▸ **Given task**
Rewrite the rows from the line containing "Lumberyard (337, 182)" through the end of the rows, inclusive, replacing "hamper" with "basket" and leaving everything else unchanged.

* START *

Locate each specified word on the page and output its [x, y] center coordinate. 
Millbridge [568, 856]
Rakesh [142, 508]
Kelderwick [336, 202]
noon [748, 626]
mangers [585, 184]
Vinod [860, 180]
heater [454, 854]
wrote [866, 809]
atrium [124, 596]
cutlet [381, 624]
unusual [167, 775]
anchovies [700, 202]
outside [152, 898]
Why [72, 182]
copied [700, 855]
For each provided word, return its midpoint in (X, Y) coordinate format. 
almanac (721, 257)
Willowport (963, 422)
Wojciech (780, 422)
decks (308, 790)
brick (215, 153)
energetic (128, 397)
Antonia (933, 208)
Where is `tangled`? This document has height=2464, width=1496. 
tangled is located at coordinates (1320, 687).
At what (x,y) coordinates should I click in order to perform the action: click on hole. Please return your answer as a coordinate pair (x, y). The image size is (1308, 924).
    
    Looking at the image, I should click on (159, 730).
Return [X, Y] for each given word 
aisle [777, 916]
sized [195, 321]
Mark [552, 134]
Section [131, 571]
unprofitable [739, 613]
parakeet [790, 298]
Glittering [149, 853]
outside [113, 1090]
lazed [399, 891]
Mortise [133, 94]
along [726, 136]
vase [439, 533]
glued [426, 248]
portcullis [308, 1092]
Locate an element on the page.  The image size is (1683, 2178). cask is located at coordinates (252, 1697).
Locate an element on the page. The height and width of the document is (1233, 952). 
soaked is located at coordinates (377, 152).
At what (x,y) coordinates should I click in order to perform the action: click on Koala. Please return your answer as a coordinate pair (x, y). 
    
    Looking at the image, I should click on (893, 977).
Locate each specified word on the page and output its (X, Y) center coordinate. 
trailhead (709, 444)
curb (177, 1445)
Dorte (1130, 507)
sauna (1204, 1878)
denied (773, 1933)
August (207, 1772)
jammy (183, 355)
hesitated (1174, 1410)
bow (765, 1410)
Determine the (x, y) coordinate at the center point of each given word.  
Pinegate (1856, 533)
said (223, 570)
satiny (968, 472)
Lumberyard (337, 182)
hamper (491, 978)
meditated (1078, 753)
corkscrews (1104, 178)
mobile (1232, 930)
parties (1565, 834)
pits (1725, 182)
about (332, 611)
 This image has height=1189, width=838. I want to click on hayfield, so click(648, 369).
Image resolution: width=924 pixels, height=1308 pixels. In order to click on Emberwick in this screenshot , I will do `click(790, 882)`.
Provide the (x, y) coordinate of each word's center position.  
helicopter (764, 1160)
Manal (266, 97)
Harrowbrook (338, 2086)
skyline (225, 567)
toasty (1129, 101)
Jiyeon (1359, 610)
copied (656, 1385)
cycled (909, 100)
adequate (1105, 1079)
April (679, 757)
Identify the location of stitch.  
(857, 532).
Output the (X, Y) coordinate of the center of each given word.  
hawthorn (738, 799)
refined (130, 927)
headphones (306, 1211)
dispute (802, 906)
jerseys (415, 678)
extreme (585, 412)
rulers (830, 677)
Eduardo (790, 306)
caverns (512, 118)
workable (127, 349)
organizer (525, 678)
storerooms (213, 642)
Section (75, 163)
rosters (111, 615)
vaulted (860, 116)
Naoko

* END *

▸ **Response**
Lumberyard (337, 182)
basket (491, 978)
meditated (1078, 753)
corkscrews (1104, 178)
mobile (1232, 930)
parties (1565, 834)
pits (1725, 182)
about (332, 611)
 This image has height=1189, width=838. I want to click on hayfield, so click(648, 369).
Image resolution: width=924 pixels, height=1308 pixels. In order to click on Emberwick in this screenshot , I will do `click(790, 882)`.
Provide the (x, y) coordinate of each word's center position.  
helicopter (764, 1160)
Manal (266, 97)
Harrowbrook (338, 2086)
skyline (225, 567)
toasty (1129, 101)
Jiyeon (1359, 610)
copied (656, 1385)
cycled (909, 100)
adequate (1105, 1079)
April (679, 757)
Identify the location of stitch.  
(857, 532).
Output the (X, Y) coordinate of the center of each given word.  
hawthorn (738, 799)
refined (130, 927)
headphones (306, 1211)
dispute (802, 906)
jerseys (415, 678)
extreme (585, 412)
rulers (830, 677)
Eduardo (790, 306)
caverns (512, 118)
workable (127, 349)
organizer (525, 678)
storerooms (213, 642)
Section (75, 163)
rosters (111, 615)
vaulted (860, 116)
Naoko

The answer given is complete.